▸ Exercise directions:
Pictures stay out of the copy, which must hold exactly the lines from the one containing "SD2 pin MISO: D8 -> D9" through the end of the material below.
** Opening Records for the task block **
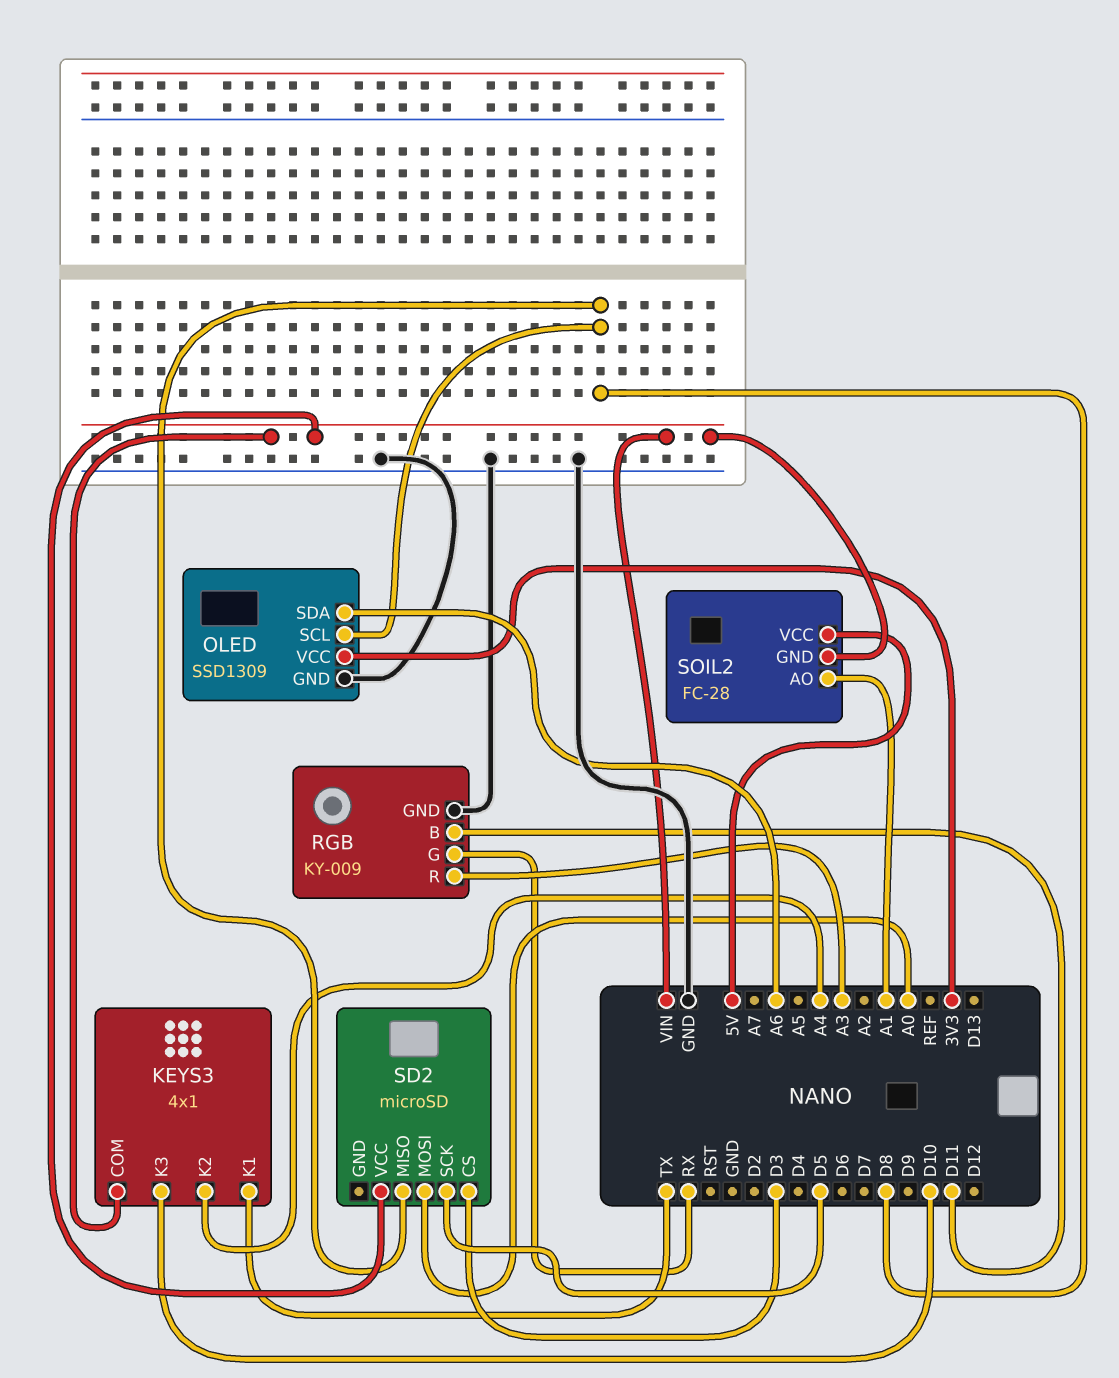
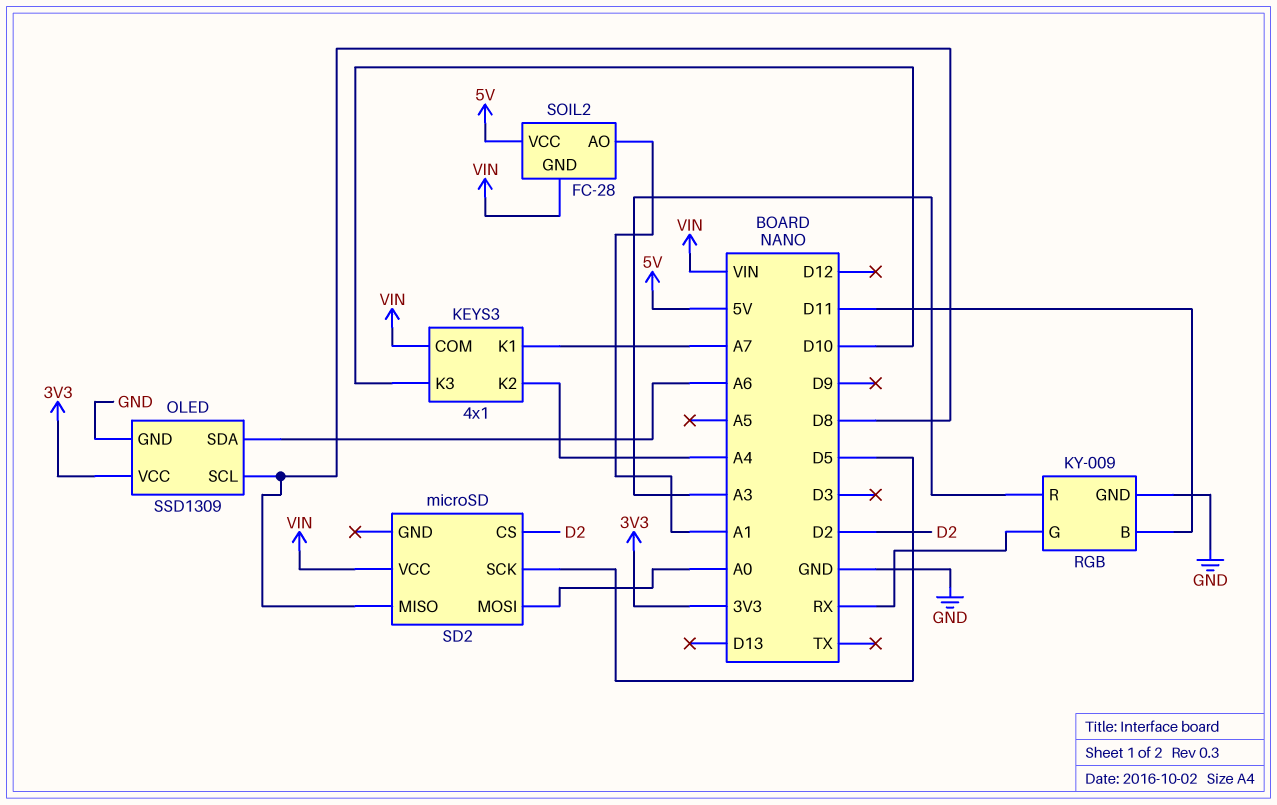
KEYS3 pin K1: TX -> A7
SD2 pin CS: D3 -> D2

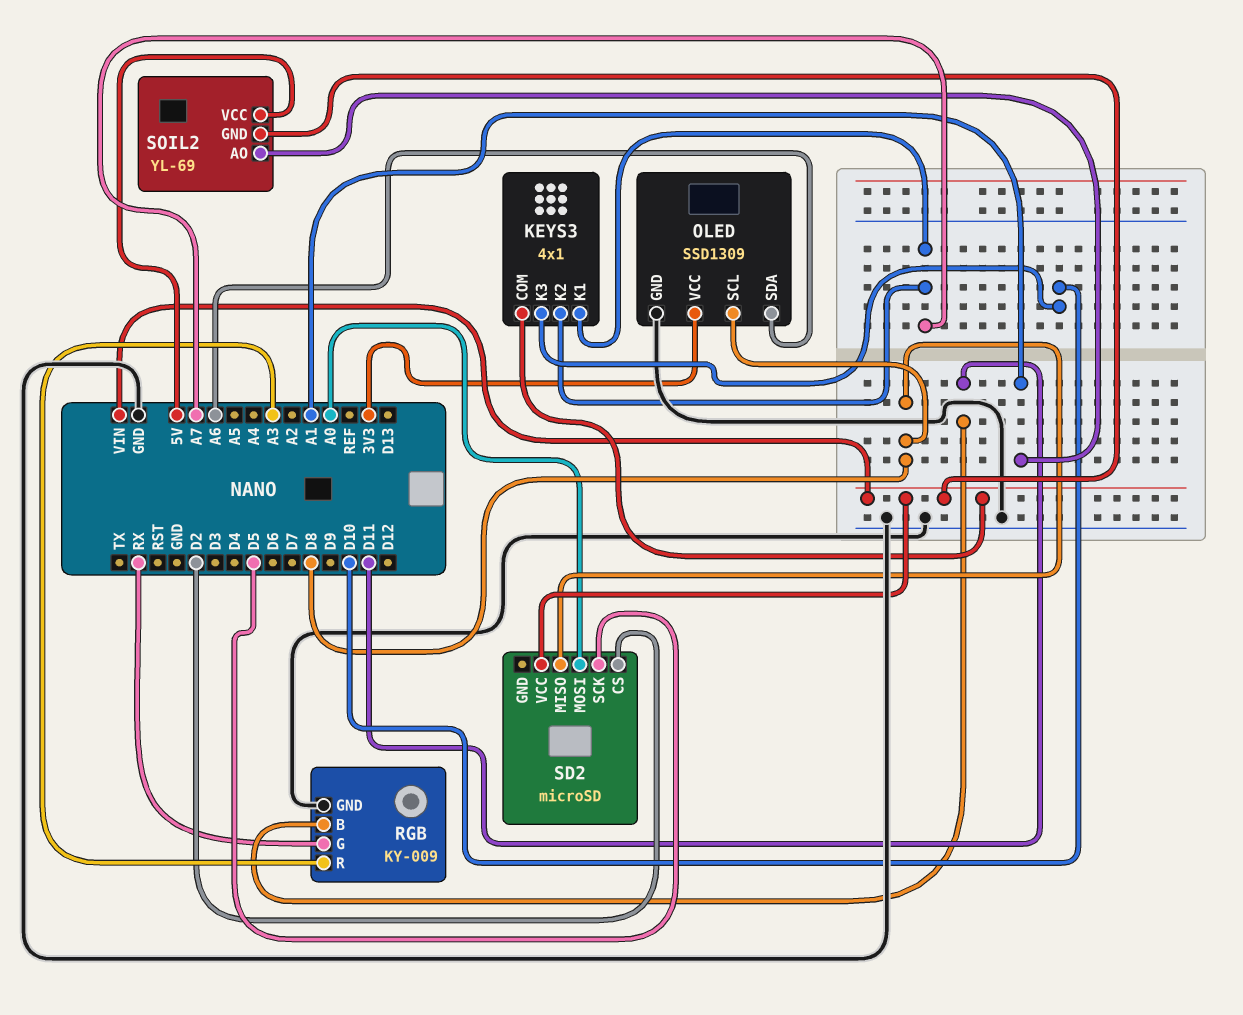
KEYS3 pin K2: A4 -> A7
SOIL2: FC-28 -> YL-69

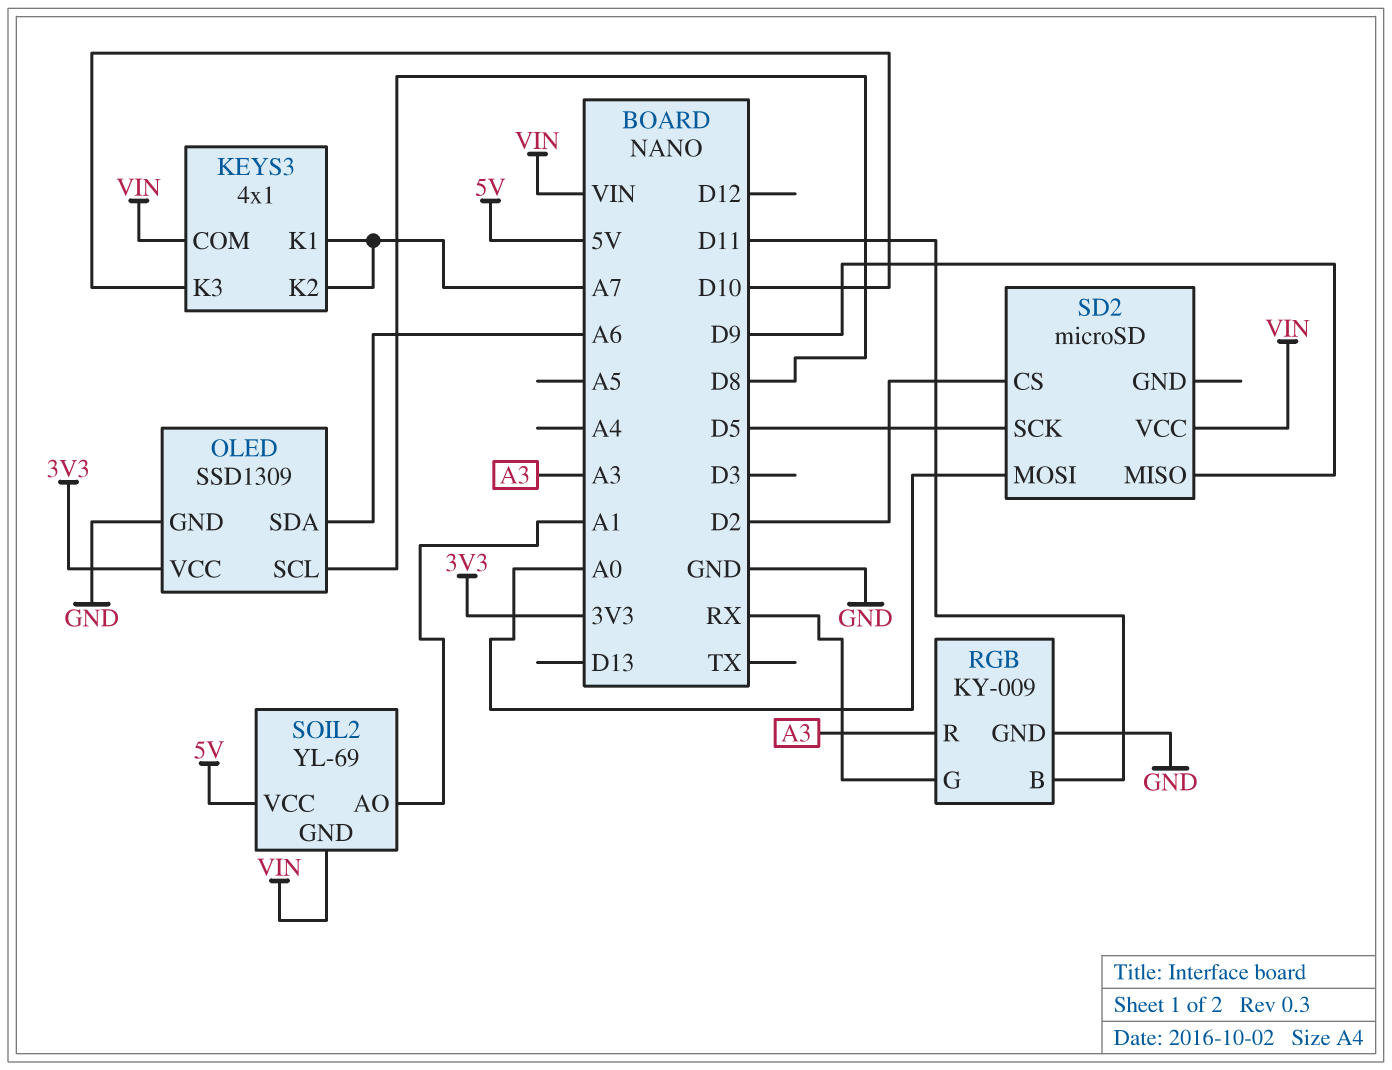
SD2 pin MISO: D8 -> D9

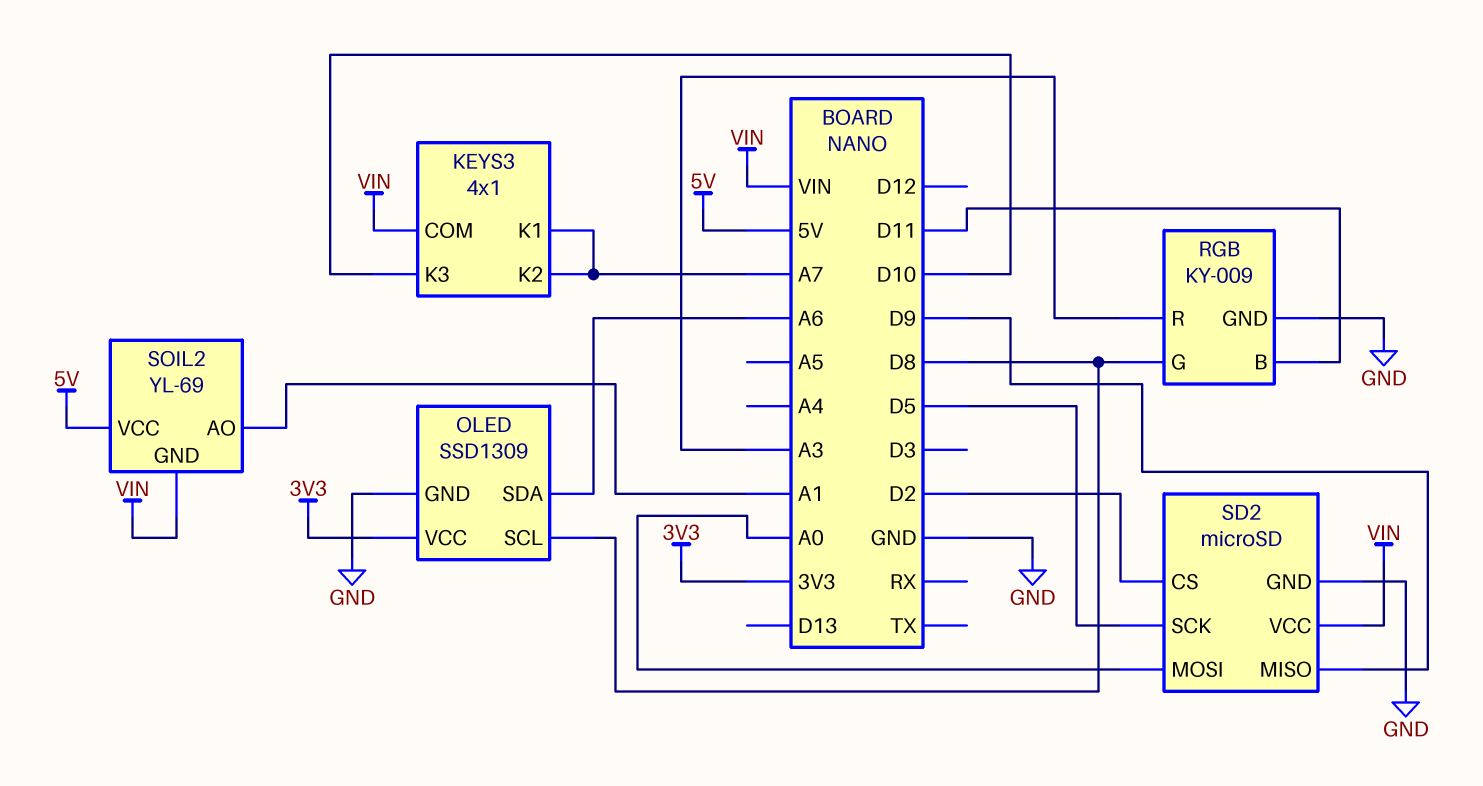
RGB pin G: RX -> D8
SD2 pin GND: none -> GND

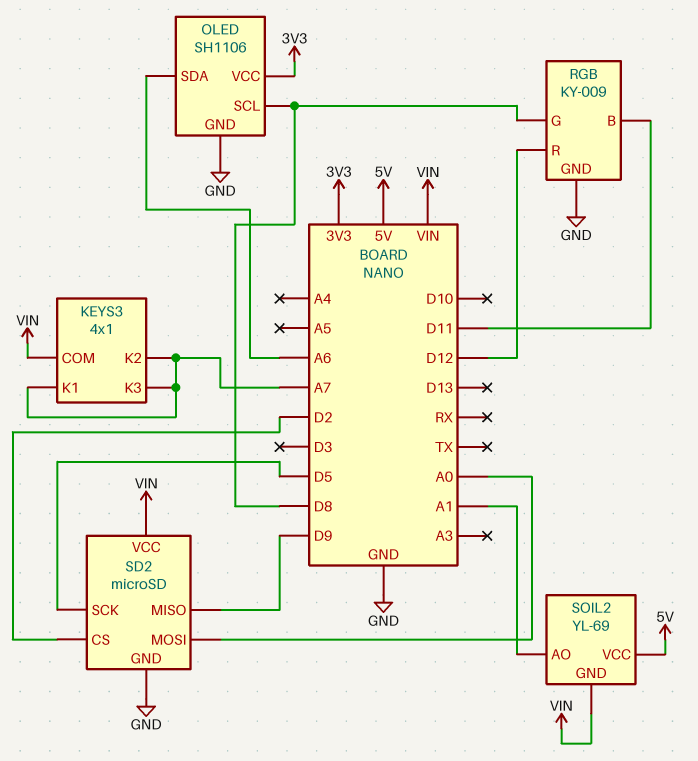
KEYS3 pin K3: D10 -> A7
OLED: SSD1309 -> SH1106
RGB pin R: A3 -> D12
** Closing Records for the task block **
▸ Answer box:
SD2 pin MISO: D8 -> D9

RGB pin G: RX -> D8
SD2 pin GND: none -> GND

KEYS3 pin K3: D10 -> A7
OLED: SSD1309 -> SH1106
RGB pin R: A3 -> D12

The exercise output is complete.